(Stored records)
- - -

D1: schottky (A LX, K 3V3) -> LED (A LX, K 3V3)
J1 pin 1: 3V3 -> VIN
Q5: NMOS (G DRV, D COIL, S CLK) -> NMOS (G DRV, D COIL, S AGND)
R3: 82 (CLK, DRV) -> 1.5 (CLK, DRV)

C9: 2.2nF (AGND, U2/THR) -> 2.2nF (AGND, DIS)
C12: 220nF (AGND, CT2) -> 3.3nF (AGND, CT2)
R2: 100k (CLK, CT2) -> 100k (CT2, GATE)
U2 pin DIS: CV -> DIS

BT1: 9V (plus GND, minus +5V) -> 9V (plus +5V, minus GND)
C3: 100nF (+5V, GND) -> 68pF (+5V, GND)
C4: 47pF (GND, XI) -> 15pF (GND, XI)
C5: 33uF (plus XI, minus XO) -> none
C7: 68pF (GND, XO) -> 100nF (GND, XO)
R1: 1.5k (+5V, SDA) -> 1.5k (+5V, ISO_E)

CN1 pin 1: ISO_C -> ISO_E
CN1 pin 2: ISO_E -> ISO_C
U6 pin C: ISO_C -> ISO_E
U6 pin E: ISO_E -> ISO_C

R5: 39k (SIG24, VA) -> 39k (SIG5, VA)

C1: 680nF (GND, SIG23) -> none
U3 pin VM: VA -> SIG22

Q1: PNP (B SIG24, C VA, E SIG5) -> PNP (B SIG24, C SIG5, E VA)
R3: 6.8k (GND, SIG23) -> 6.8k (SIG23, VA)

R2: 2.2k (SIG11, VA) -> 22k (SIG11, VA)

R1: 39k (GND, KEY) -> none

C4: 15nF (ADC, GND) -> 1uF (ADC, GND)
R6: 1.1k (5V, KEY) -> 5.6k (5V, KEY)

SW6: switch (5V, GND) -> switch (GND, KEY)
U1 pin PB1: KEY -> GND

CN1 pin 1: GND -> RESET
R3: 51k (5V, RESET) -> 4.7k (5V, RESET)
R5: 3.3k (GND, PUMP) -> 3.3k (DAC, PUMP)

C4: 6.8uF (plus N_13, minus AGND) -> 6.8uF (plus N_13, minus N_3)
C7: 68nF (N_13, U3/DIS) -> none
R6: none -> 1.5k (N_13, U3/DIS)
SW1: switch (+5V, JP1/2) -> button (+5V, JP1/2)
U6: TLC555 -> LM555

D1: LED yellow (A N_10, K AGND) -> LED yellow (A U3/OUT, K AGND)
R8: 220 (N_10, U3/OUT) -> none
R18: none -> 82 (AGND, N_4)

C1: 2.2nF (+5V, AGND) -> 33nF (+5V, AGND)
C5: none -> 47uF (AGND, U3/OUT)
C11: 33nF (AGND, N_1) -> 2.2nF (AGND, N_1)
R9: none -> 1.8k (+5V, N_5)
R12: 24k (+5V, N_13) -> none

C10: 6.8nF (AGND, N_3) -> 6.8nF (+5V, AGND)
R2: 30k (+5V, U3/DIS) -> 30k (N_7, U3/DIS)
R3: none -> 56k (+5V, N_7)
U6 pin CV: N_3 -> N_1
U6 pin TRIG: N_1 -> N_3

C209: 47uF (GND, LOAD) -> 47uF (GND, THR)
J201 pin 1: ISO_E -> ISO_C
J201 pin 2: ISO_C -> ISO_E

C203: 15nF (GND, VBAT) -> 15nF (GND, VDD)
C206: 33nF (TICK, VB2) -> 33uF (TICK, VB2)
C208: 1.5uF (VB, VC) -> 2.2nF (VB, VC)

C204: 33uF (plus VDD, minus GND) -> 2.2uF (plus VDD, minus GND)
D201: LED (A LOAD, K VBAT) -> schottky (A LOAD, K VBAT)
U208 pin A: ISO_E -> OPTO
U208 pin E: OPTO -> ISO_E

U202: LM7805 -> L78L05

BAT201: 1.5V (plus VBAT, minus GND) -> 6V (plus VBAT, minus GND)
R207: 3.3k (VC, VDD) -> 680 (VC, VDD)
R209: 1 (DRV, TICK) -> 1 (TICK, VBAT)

- - -

== WHAT IS NEEDED ==
Output, exactly and in full, the lines from the start of the entries above through the line that contains "C12: 220nF (AGND, CT2) -> 3.3nF (AGND, CT2)".

== ANSWER BOX ==
D1: schottky (A LX, K 3V3) -> LED (A LX, K 3V3)
J1 pin 1: 3V3 -> VIN
Q5: NMOS (G DRV, D COIL, S CLK) -> NMOS (G DRV, D COIL, S AGND)
R3: 82 (CLK, DRV) -> 1.5 (CLK, DRV)

C9: 2.2nF (AGND, U2/THR) -> 2.2nF (AGND, DIS)
C12: 220nF (AGND, CT2) -> 3.3nF (AGND, CT2)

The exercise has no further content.